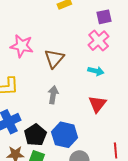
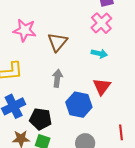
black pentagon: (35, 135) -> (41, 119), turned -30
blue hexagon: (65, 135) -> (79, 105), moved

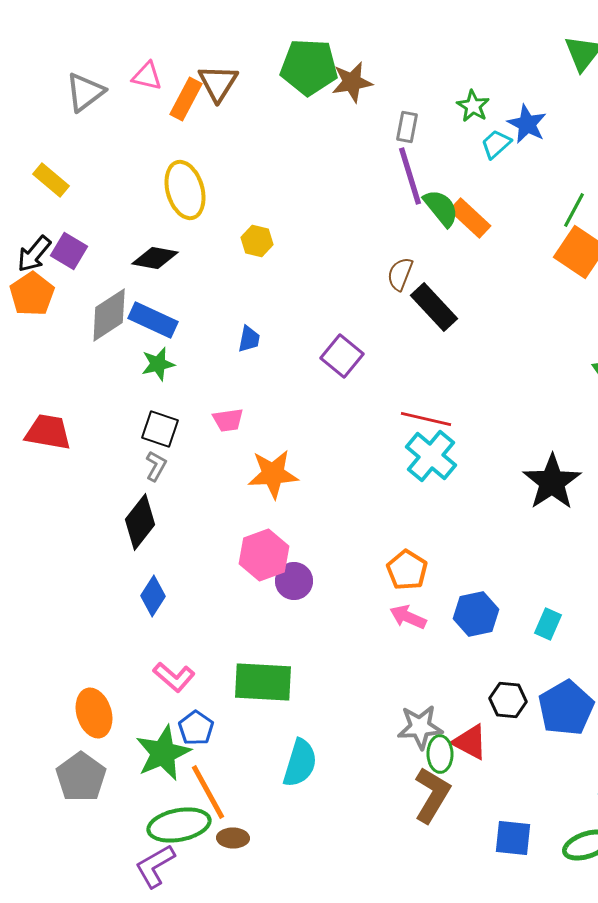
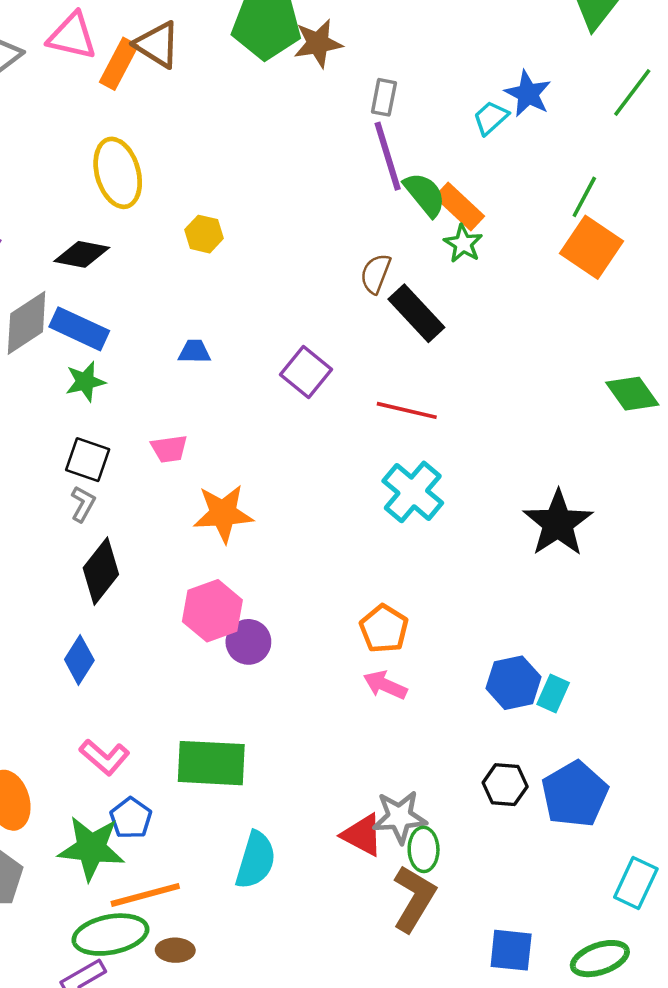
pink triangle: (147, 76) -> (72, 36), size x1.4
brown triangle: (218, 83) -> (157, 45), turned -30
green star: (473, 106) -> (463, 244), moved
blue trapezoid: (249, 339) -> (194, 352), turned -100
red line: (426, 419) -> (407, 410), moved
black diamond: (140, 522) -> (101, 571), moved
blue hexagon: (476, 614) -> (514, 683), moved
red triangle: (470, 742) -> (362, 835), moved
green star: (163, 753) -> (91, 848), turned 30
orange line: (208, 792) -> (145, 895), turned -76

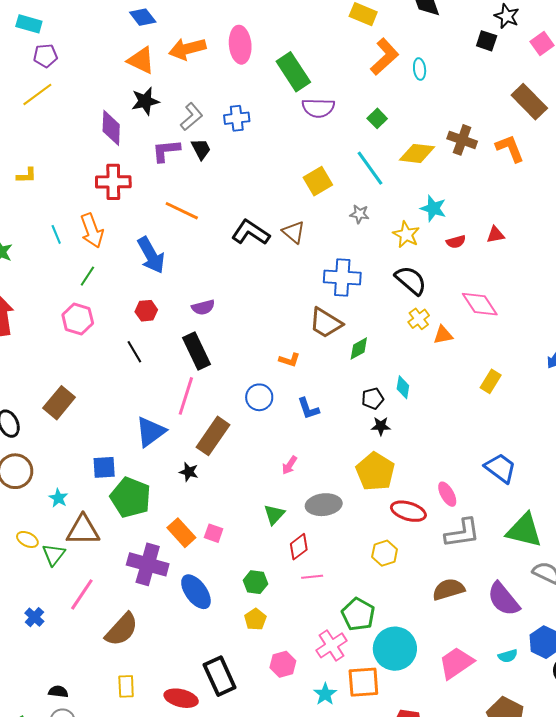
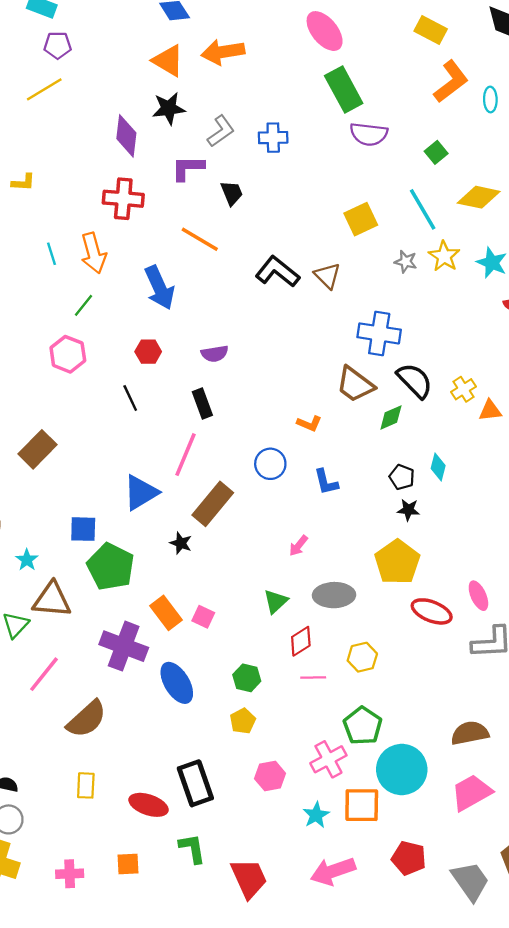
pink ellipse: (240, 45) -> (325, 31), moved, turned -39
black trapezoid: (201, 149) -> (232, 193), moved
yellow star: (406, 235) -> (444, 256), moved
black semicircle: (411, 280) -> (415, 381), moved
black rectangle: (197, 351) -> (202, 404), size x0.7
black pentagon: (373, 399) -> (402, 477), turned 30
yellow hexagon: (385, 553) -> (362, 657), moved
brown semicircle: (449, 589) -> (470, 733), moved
========================================
§ **Your instructions**: Please retype the lines from the one containing "red triangle: (470, 742) -> (362, 835), moved" through the last line of the records above, exactly as written, and leave out any pictures.

§ **Reply**:
red triangle: (470, 742) -> (362, 835), moved
green star: (163, 753) -> (91, 848), turned 30
orange line: (208, 792) -> (145, 895), turned -76

pink ellipse: (240, 45) -> (325, 31), moved, turned -39
black trapezoid: (201, 149) -> (232, 193), moved
yellow star: (406, 235) -> (444, 256), moved
black semicircle: (411, 280) -> (415, 381), moved
black rectangle: (197, 351) -> (202, 404), size x0.7
black pentagon: (373, 399) -> (402, 477), turned 30
yellow hexagon: (385, 553) -> (362, 657), moved
brown semicircle: (449, 589) -> (470, 733), moved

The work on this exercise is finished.